_Dataset extract:_
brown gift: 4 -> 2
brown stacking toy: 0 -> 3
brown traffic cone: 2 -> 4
* * *
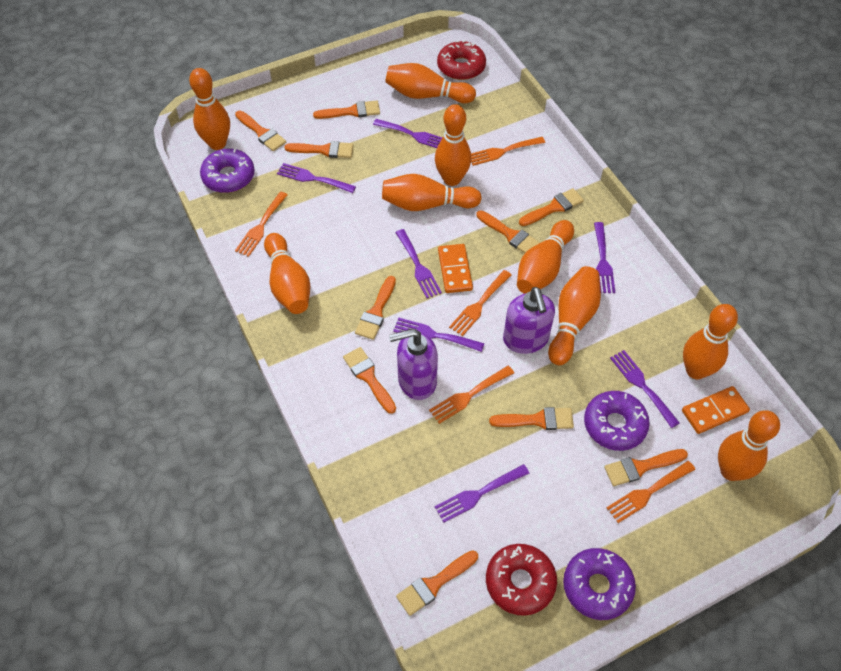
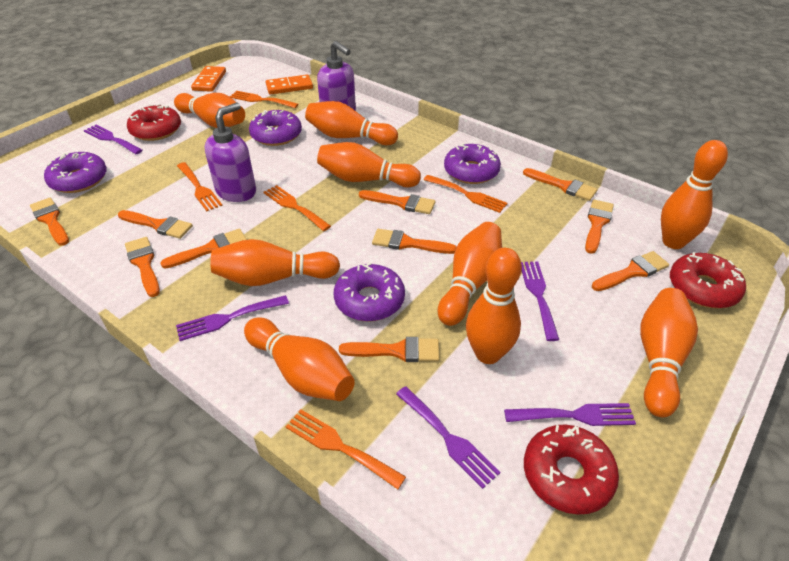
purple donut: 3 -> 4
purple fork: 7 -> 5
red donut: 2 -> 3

_How to complete this task:_ From the entries above, collect every line with the string "brown" in it.

_Your solution:_
brown gift: 4 -> 2
brown stacking toy: 0 -> 3
brown traffic cone: 2 -> 4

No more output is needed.